[AVAILABLE DATA]:
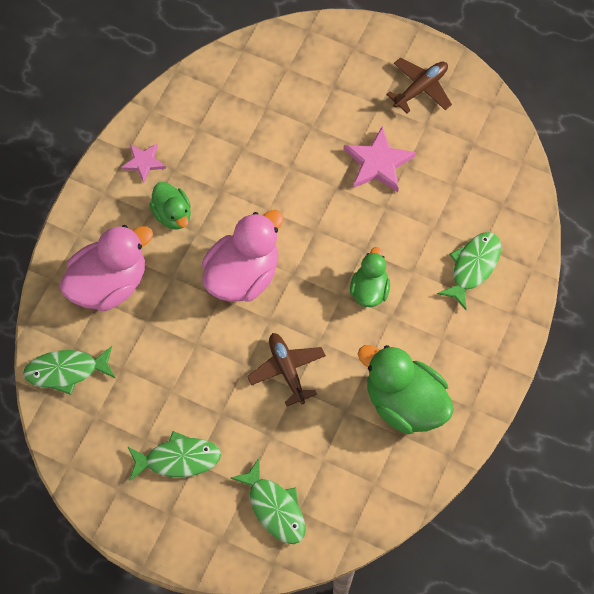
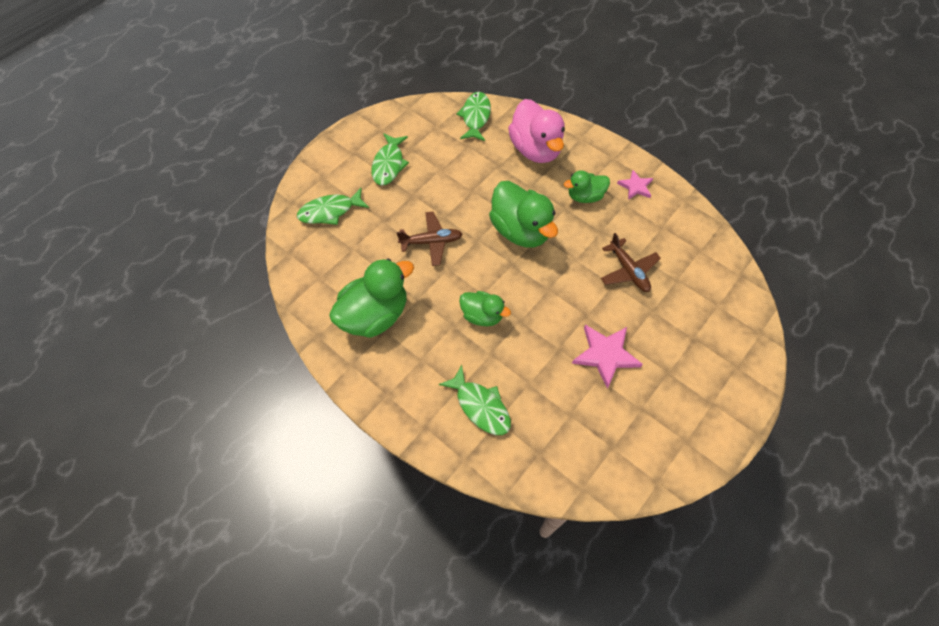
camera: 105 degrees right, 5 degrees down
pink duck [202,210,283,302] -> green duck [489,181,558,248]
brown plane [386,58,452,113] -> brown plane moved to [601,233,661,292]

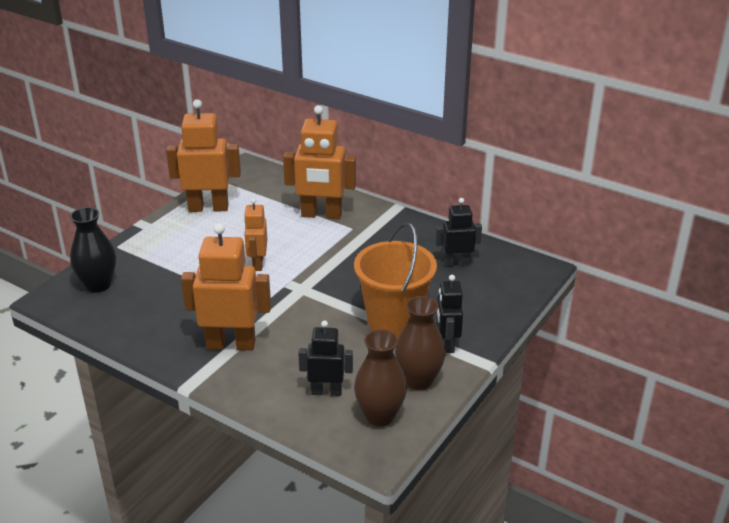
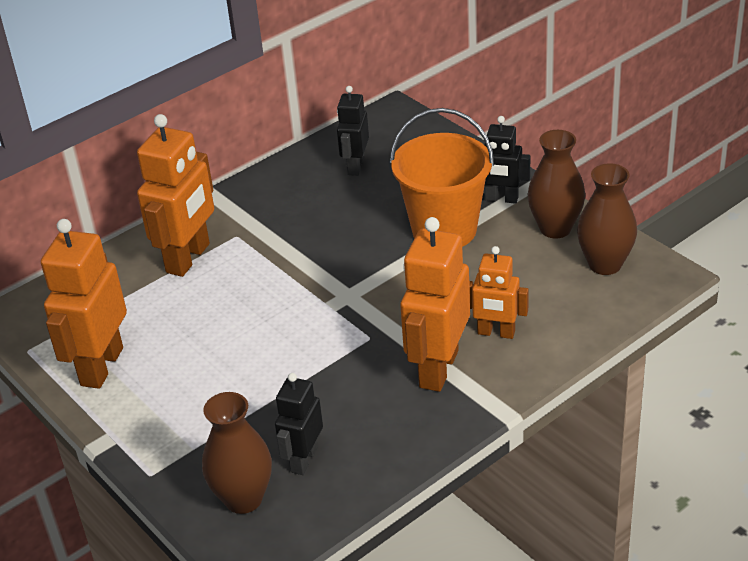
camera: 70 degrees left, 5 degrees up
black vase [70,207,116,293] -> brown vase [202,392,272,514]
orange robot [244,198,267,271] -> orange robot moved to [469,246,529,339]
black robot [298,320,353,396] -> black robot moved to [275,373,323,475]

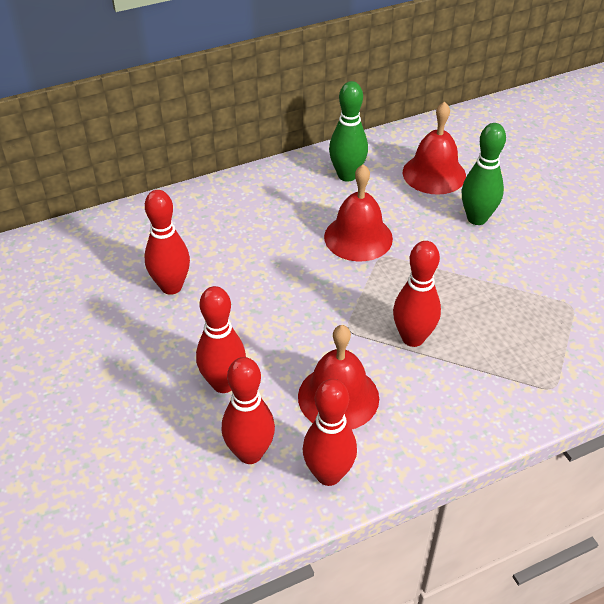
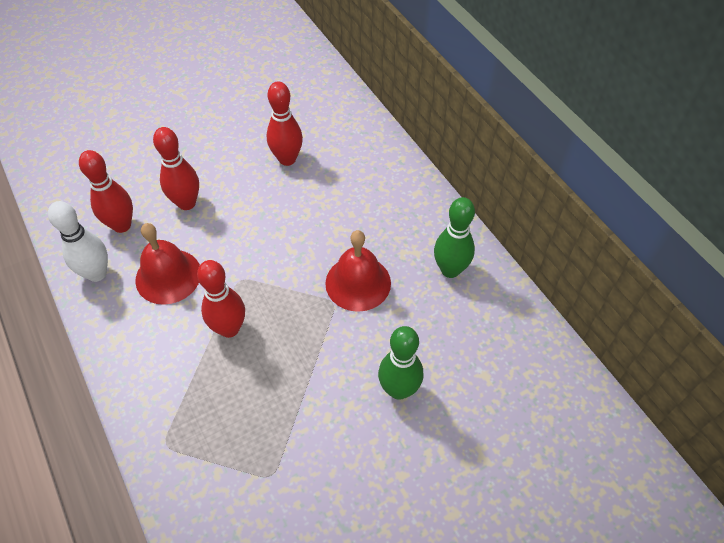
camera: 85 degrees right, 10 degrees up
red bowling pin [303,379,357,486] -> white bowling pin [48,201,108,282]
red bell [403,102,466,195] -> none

[WRITTEN TASK]:
Your answer should be the lines of the material above that include "moved".

[RESULT OF THE EXERCISE]:
brown plane [386,58,452,113] -> brown plane moved to [601,233,661,292]
orange robot [244,198,267,271] -> orange robot moved to [469,246,529,339]
black robot [298,320,353,396] -> black robot moved to [275,373,323,475]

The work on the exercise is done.